Data to examine —
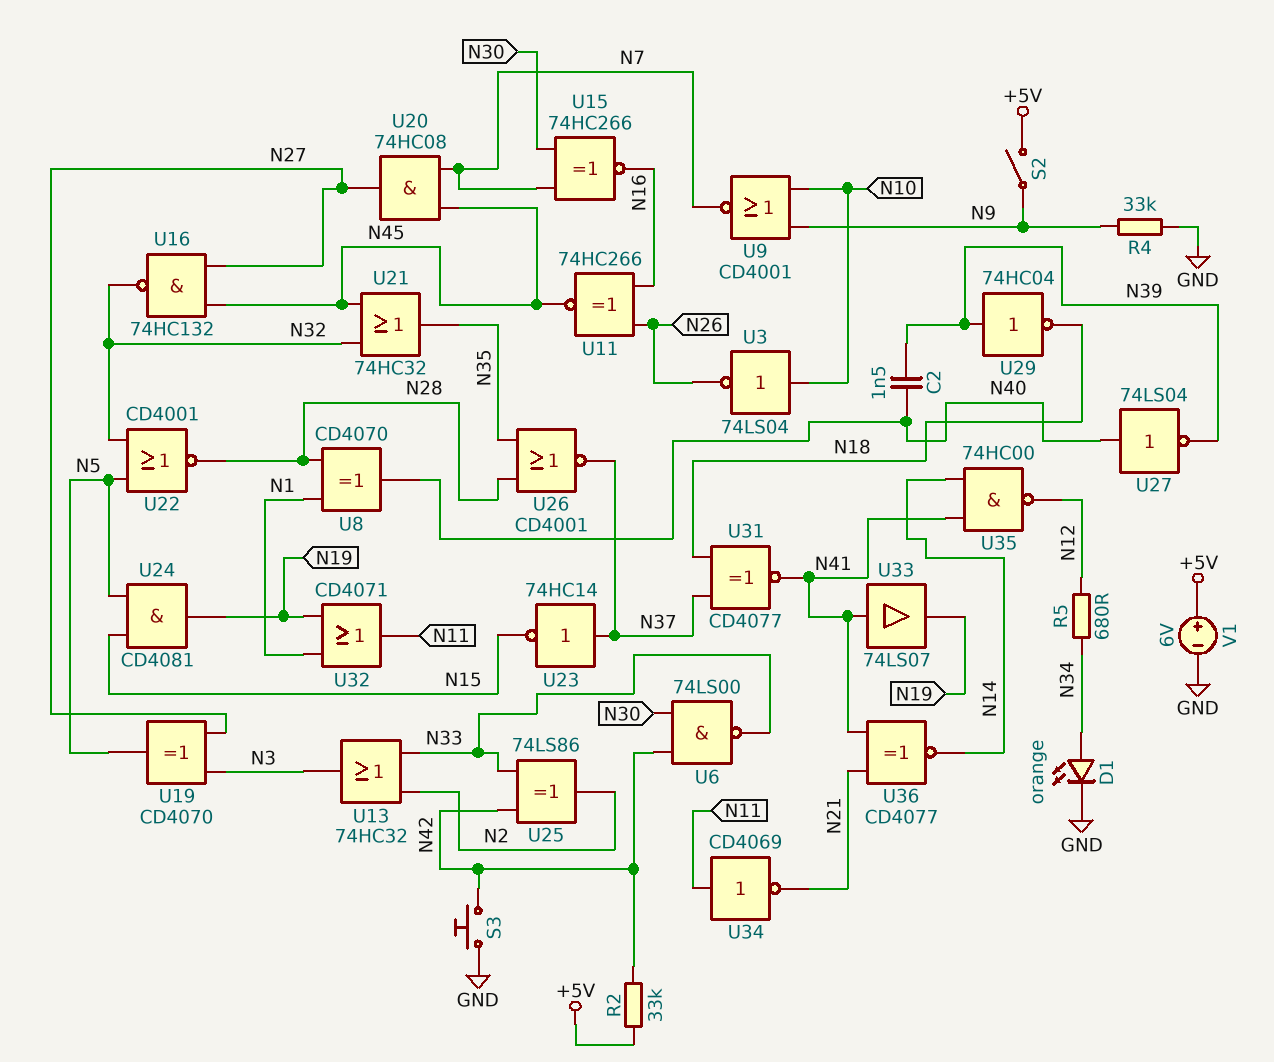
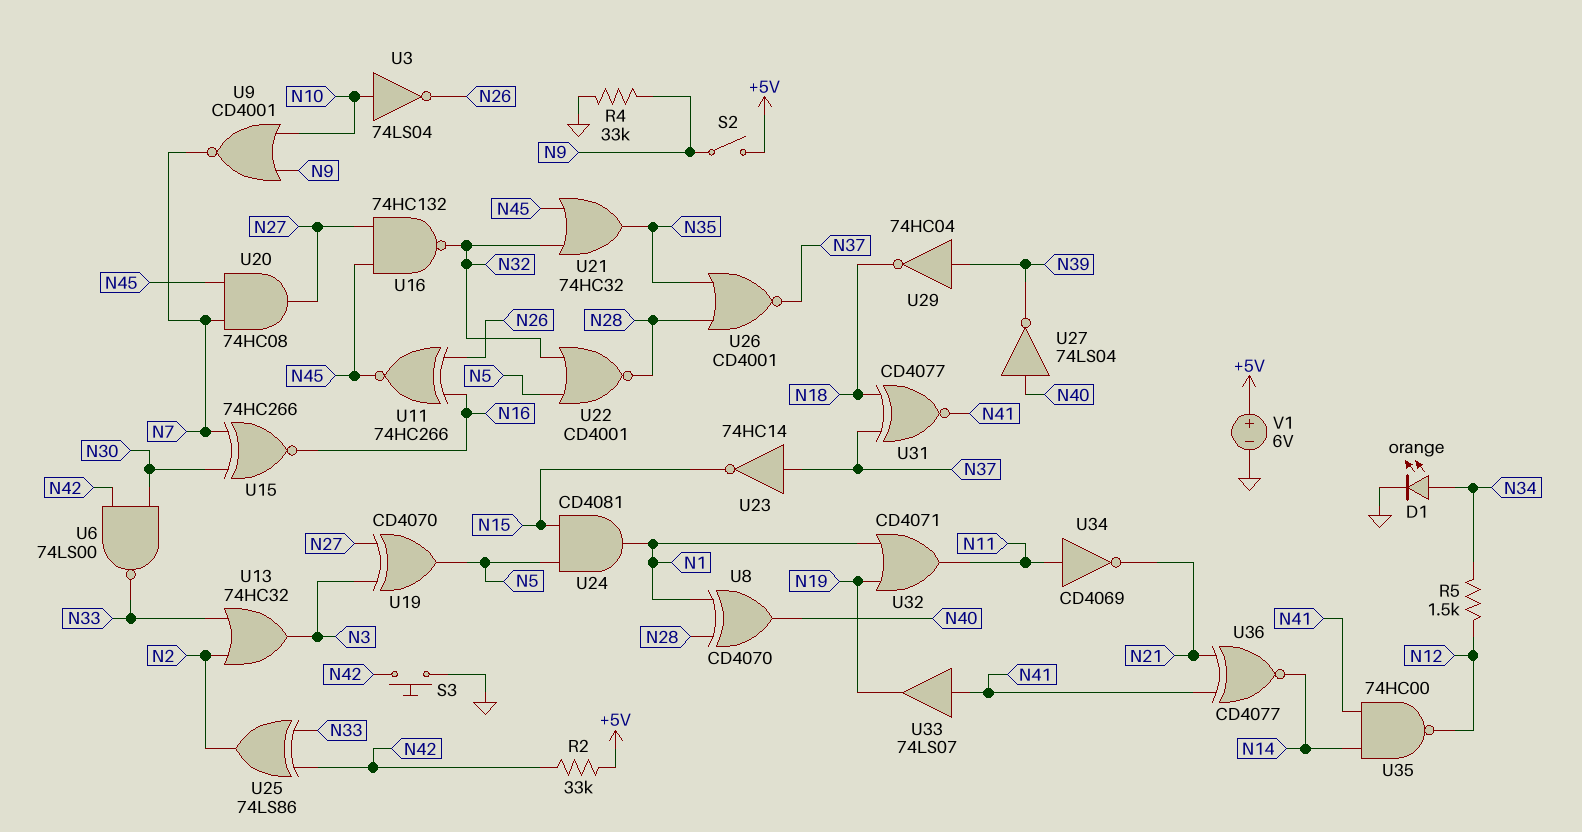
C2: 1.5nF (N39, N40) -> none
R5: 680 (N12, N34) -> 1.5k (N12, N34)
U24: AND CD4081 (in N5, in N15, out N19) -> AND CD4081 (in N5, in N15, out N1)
--
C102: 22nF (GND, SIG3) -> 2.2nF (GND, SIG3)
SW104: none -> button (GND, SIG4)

Instructions for the task — In the entries above, the lines from the one bearing "R5: 680 (N12, N34) -> 1.5k (N12, N34)" up to and including the one bearing "U24: AND CD4081" should be transcribed exactly; no other line is wanted.

Worked solution —
R5: 680 (N12, N34) -> 1.5k (N12, N34)
U24: AND CD4081 (in N5, in N15, out N19) -> AND CD4081 (in N5, in N15, out N1)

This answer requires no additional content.